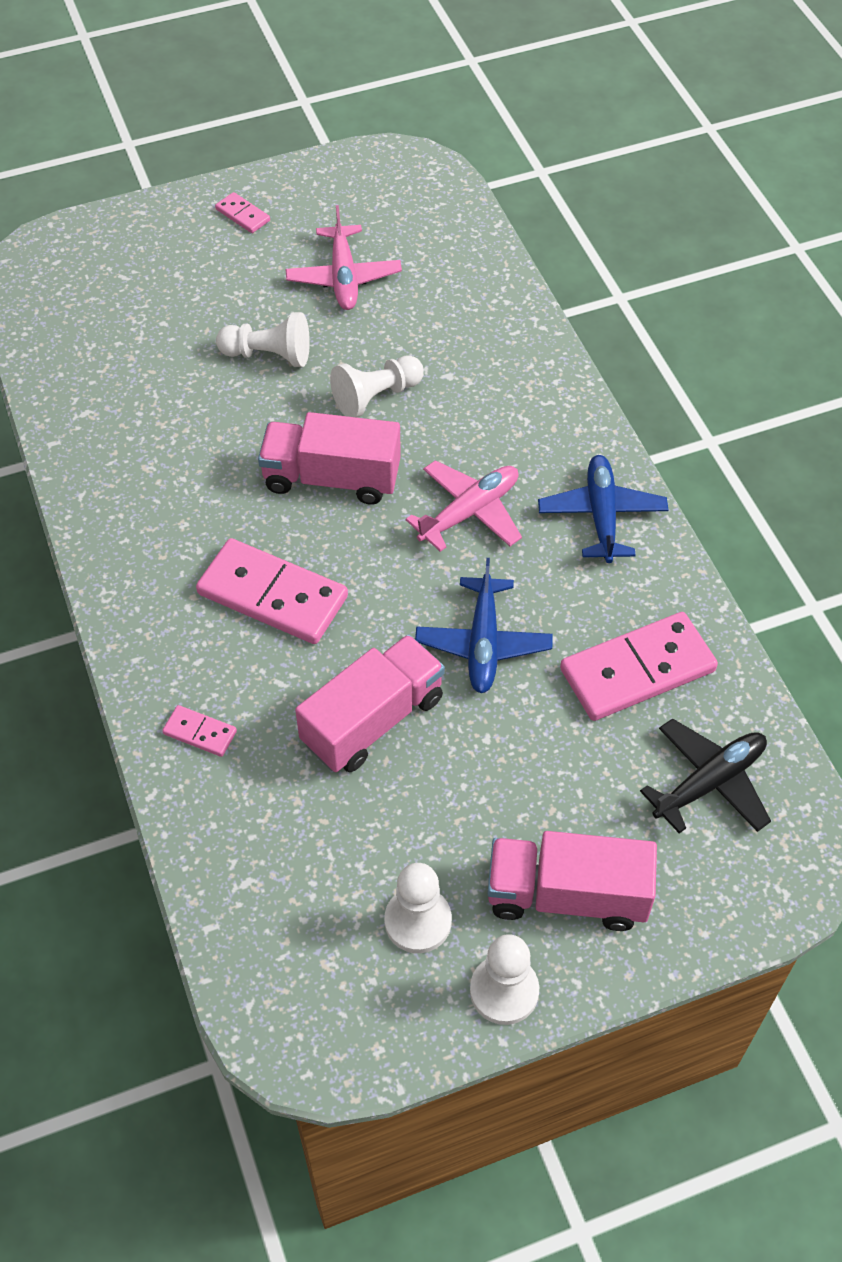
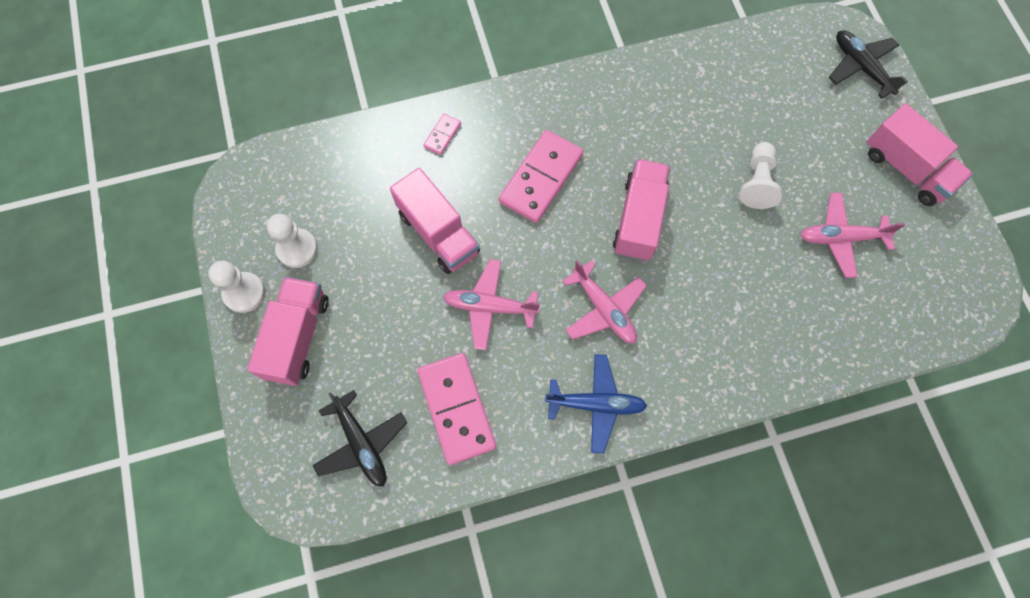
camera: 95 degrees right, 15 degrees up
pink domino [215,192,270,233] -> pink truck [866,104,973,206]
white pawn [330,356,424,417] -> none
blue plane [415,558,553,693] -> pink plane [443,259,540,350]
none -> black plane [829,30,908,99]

━━━━━━━━━━━━━━━━━━━━

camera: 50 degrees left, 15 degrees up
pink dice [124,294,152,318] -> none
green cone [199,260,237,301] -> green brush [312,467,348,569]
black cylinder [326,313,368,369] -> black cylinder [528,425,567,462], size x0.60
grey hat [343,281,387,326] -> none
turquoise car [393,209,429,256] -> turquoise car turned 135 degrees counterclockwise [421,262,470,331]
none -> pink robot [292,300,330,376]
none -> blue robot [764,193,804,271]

━━━━━━━━━━━━━━━━━━━━

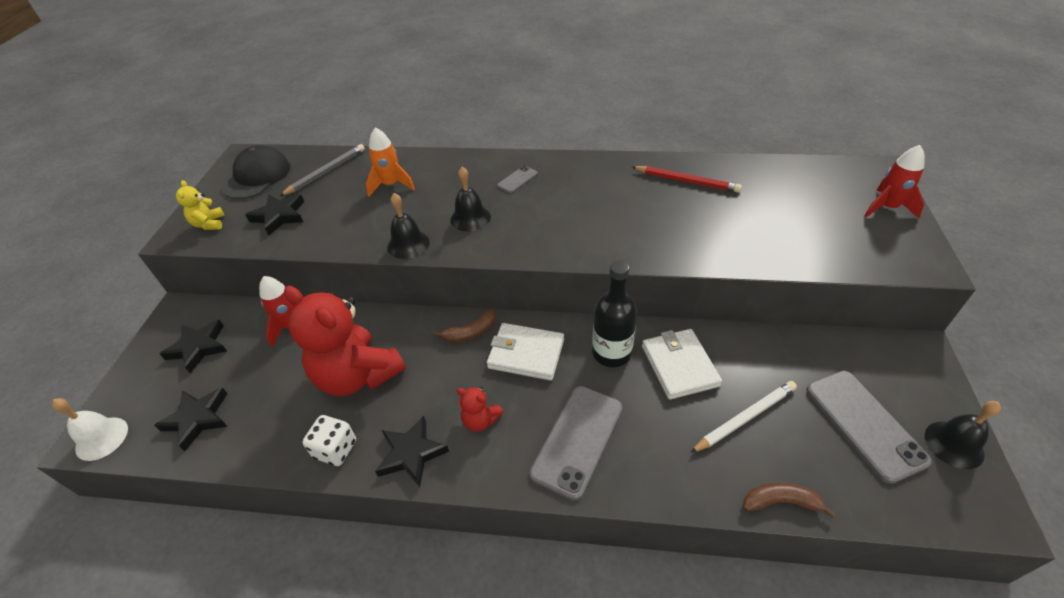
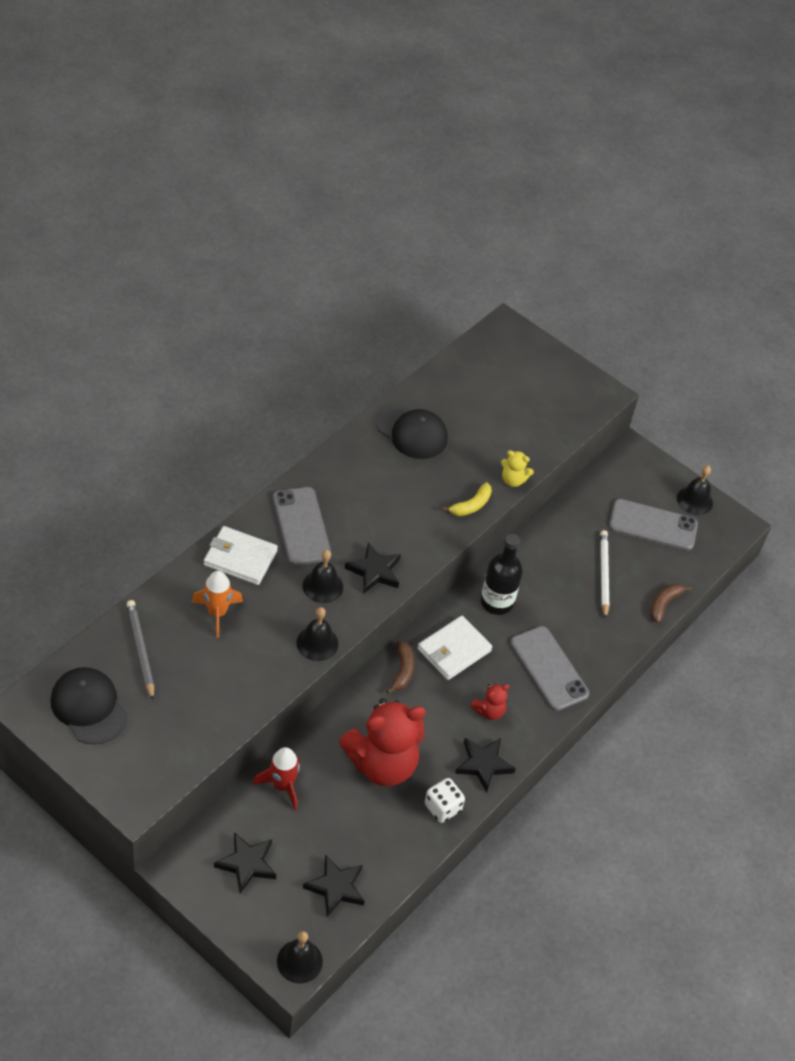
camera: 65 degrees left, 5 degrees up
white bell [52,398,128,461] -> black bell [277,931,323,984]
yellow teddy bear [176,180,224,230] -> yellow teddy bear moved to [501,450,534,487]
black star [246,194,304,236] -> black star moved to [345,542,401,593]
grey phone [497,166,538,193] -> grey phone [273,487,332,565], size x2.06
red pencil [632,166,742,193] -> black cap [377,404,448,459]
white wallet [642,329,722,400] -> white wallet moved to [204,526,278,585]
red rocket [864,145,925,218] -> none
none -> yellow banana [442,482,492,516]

━━━━━━━━━━━━━━━━━━━━

Go through the material above, and wherever a line contains the string "robot", return it.

none -> pink robot [292,300,330,376]
none -> blue robot [764,193,804,271]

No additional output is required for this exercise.